* Problem statement
Restate word for word the section of the entries that opens at the line containing "(116, 153) = (610, 416): red drum -> none" and closes at the line containing "(545, 99) = (587, 156): black", both lines kept, pictures dropped.
BEGIN
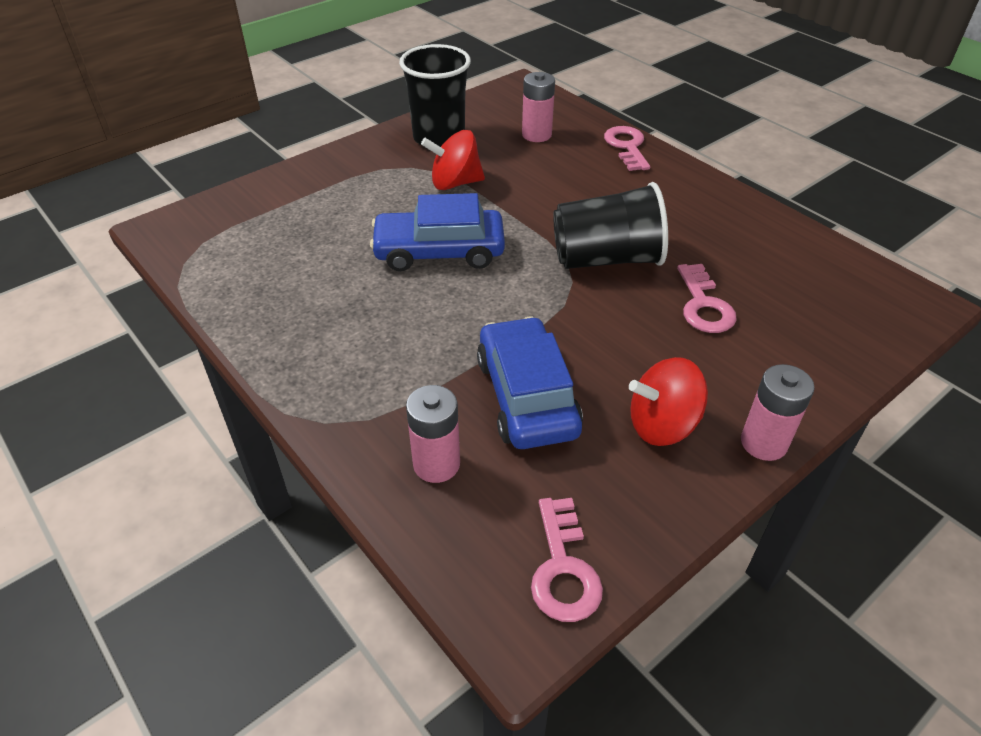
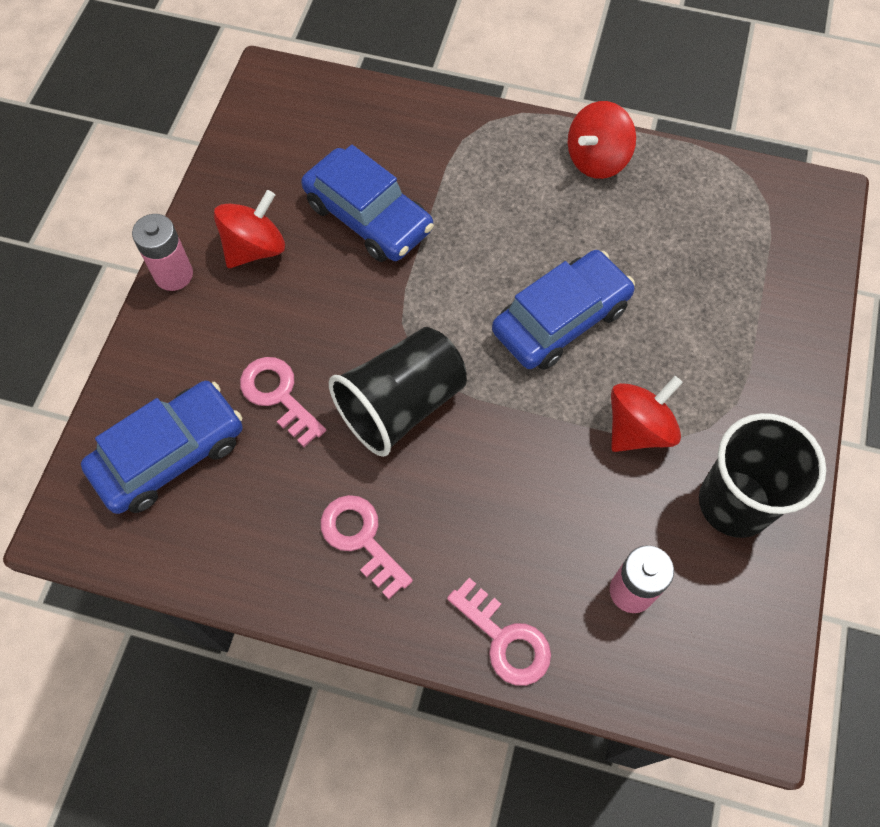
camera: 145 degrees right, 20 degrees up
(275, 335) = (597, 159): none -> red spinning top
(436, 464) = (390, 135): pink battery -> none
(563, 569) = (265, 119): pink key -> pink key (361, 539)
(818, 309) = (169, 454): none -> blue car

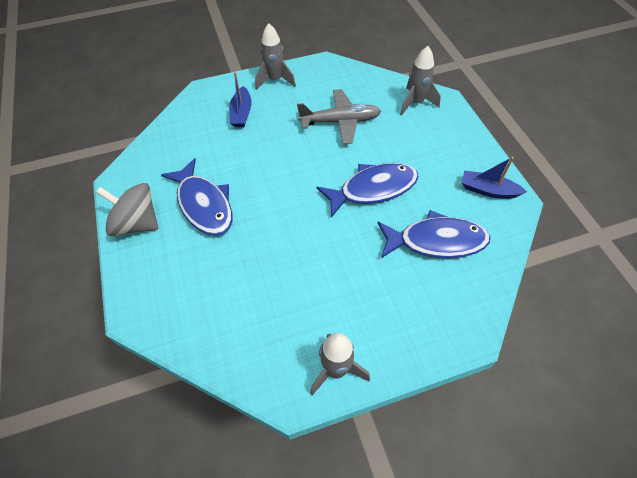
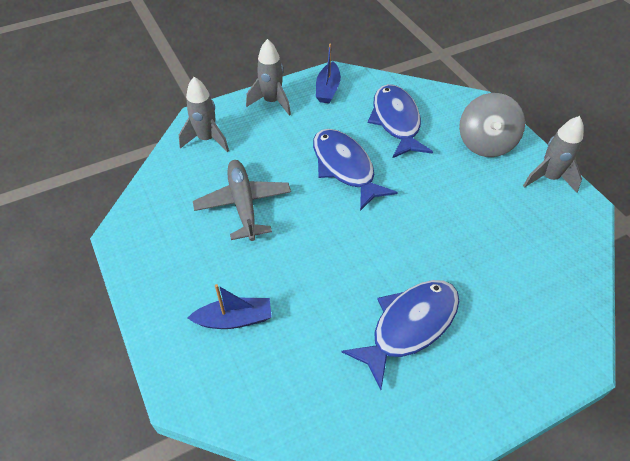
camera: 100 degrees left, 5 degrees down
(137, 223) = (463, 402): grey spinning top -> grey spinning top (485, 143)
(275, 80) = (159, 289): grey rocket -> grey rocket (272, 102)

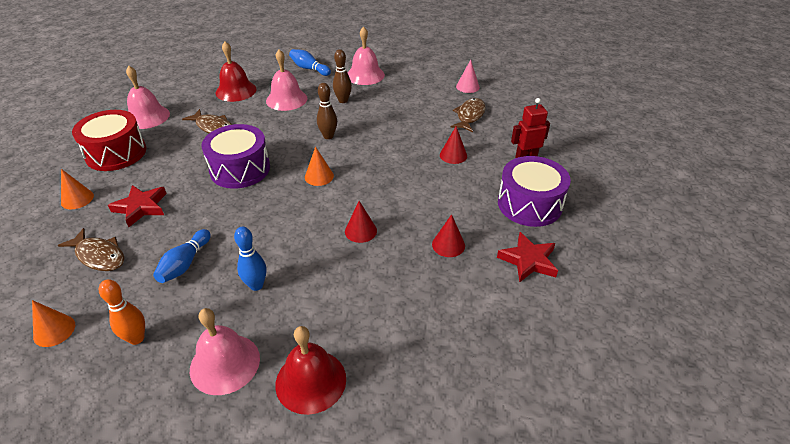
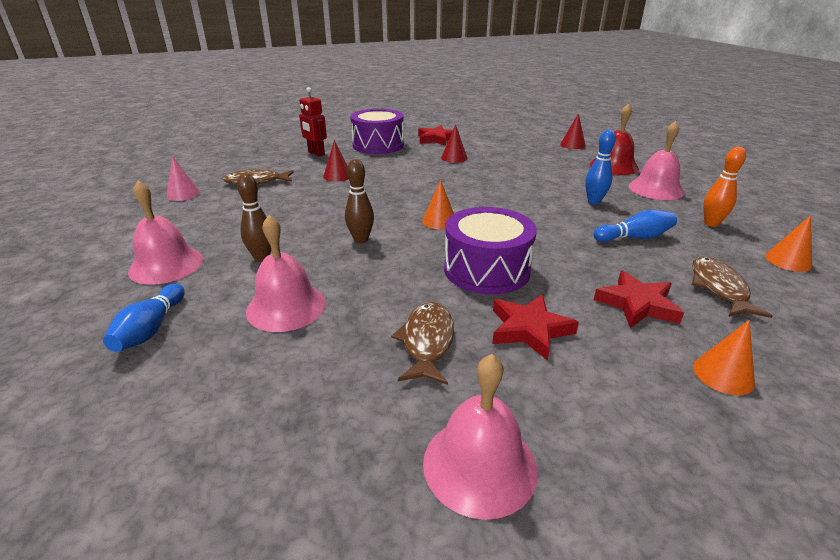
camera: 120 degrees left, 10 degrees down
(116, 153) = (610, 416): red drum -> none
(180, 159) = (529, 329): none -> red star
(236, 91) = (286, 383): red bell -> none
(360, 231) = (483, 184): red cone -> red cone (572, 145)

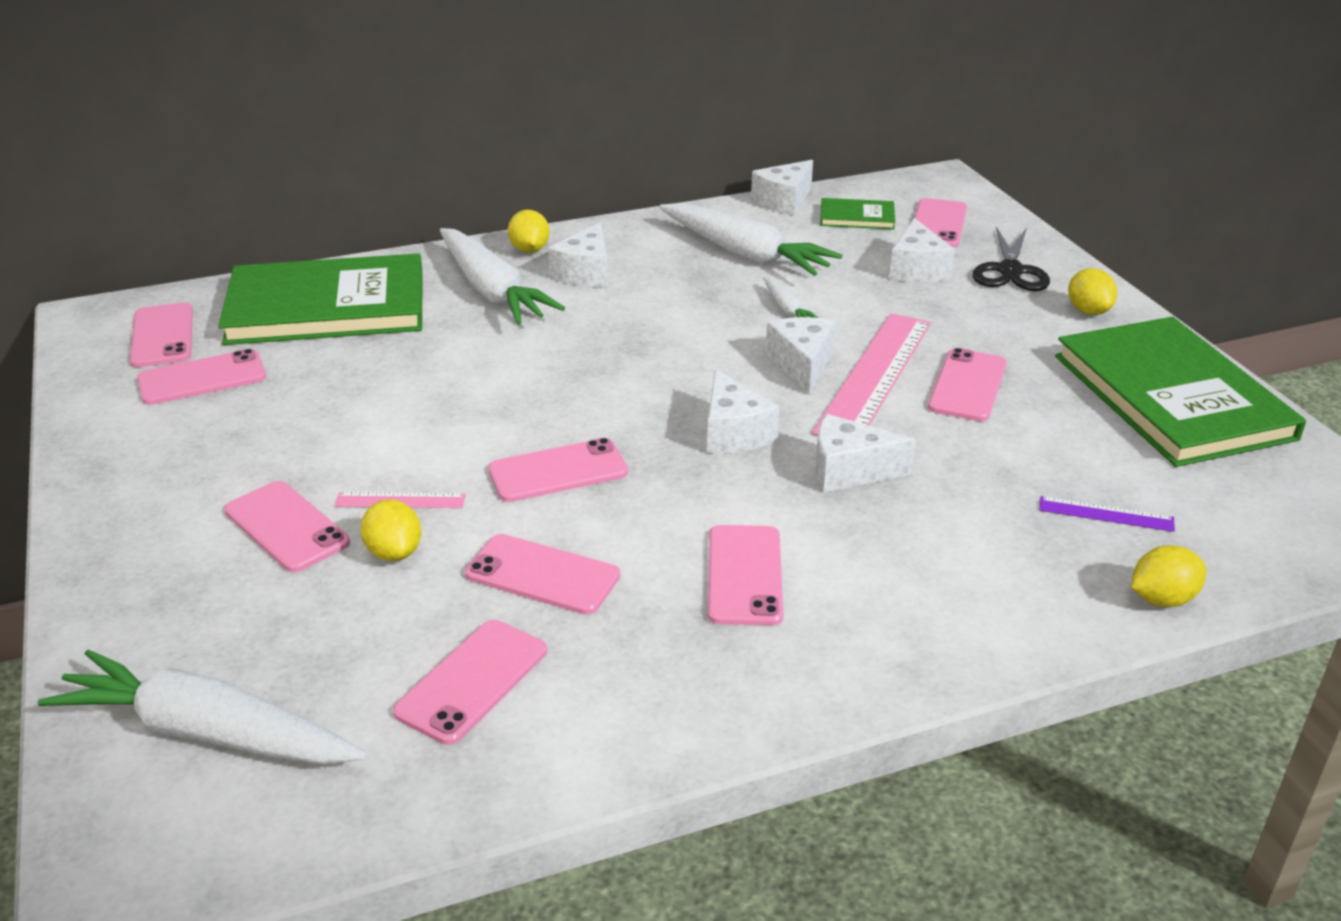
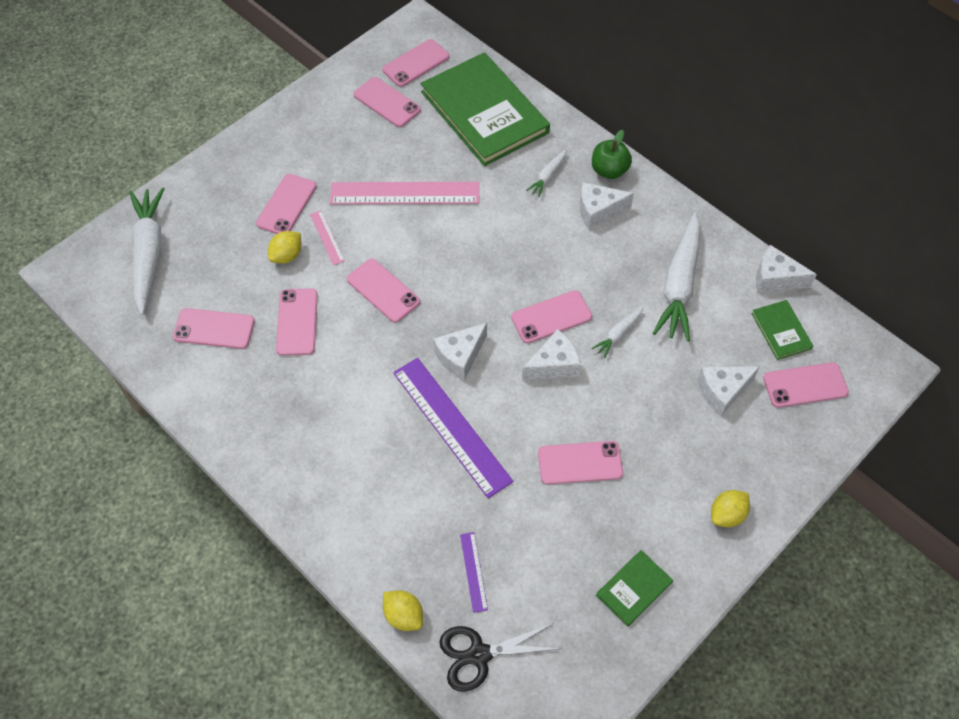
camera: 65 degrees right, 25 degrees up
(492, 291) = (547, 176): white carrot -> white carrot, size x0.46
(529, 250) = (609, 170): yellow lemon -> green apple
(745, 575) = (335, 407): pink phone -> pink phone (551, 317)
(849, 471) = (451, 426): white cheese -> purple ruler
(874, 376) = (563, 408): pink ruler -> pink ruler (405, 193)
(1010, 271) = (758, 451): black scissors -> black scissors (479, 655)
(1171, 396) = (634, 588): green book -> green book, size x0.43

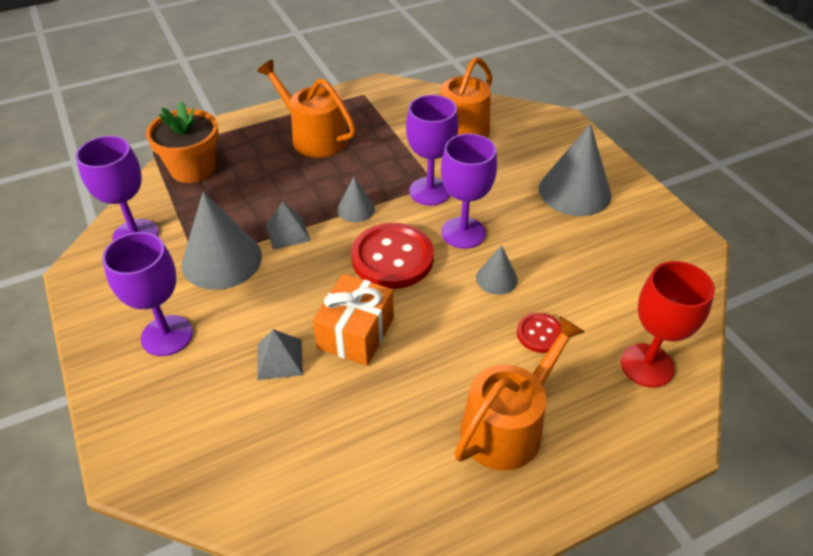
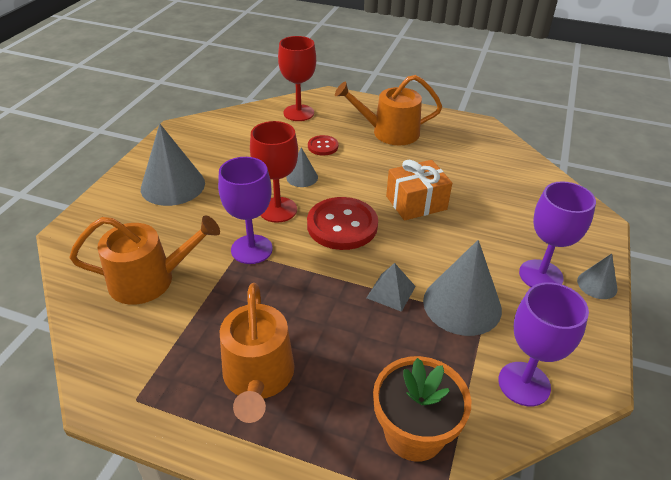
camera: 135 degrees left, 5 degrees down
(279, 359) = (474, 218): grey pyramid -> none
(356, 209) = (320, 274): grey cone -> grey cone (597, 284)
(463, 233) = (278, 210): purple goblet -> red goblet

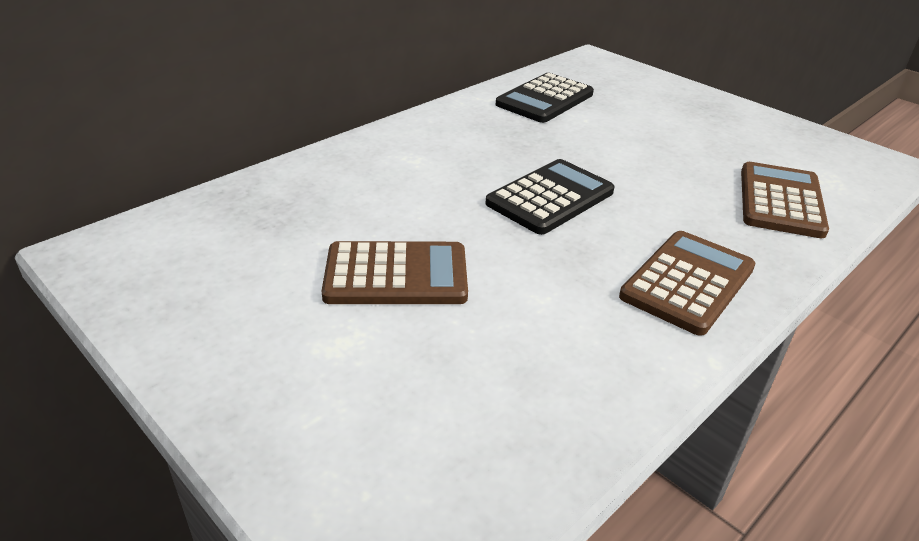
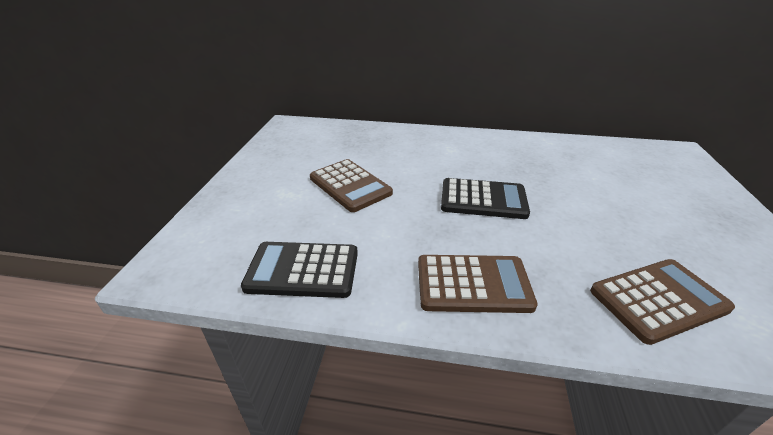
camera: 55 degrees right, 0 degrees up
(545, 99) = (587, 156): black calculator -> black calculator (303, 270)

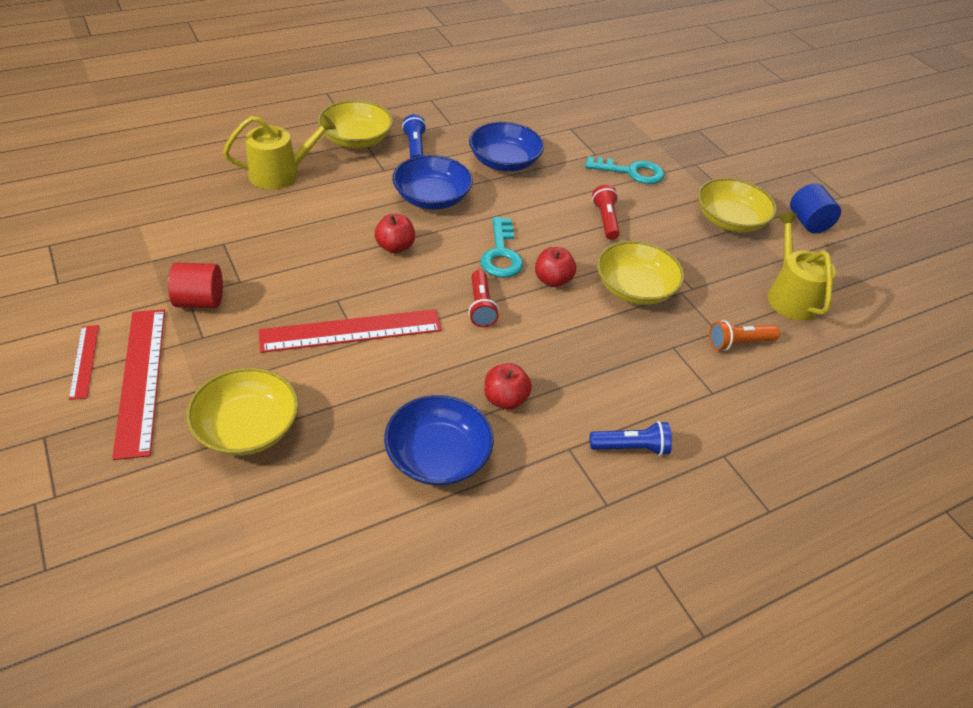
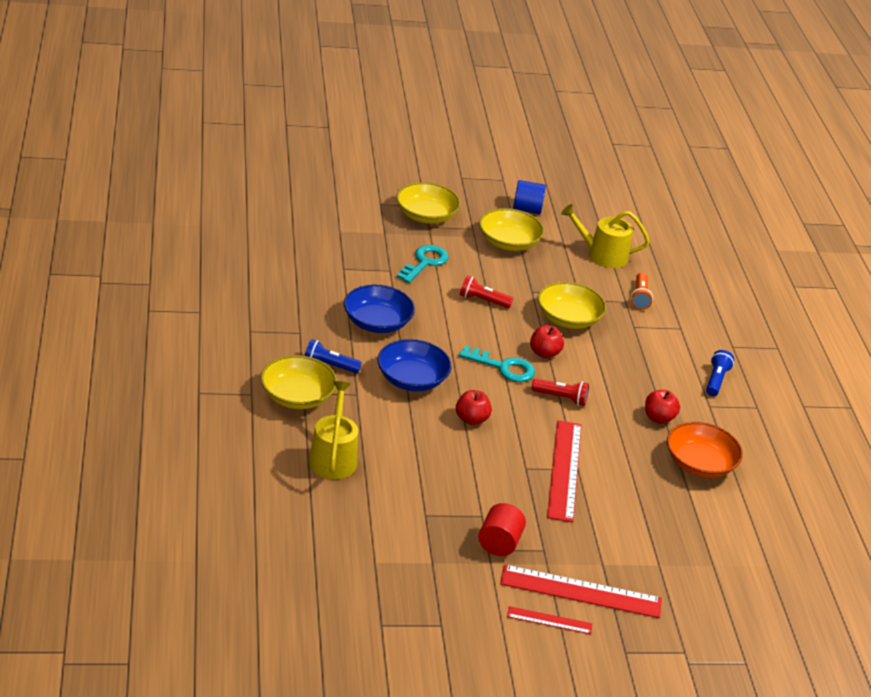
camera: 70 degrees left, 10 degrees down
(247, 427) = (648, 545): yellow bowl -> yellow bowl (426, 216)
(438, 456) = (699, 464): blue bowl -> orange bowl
END
* Exercise result
(116, 153) = (610, 416): red drum -> none
(180, 159) = (529, 329): none -> red star
(236, 91) = (286, 383): red bell -> none
(360, 231) = (483, 184): red cone -> red cone (572, 145)

camera: 65 degrees right, 25 degrees up
(492, 291) = (547, 176): white carrot -> white carrot, size x0.46
(529, 250) = (609, 170): yellow lemon -> green apple
(745, 575) = (335, 407): pink phone -> pink phone (551, 317)
(849, 471) = (451, 426): white cheese -> purple ruler
(874, 376) = (563, 408): pink ruler -> pink ruler (405, 193)
(1010, 271) = (758, 451): black scissors -> black scissors (479, 655)
(1171, 396) = (634, 588): green book -> green book, size x0.43

camera: 135 degrees left, 5 degrees down
(279, 359) = (474, 218): grey pyramid -> none
(356, 209) = (320, 274): grey cone -> grey cone (597, 284)
(463, 233) = (278, 210): purple goblet -> red goblet

camera: 55 degrees right, 0 degrees up
(545, 99) = (587, 156): black calculator -> black calculator (303, 270)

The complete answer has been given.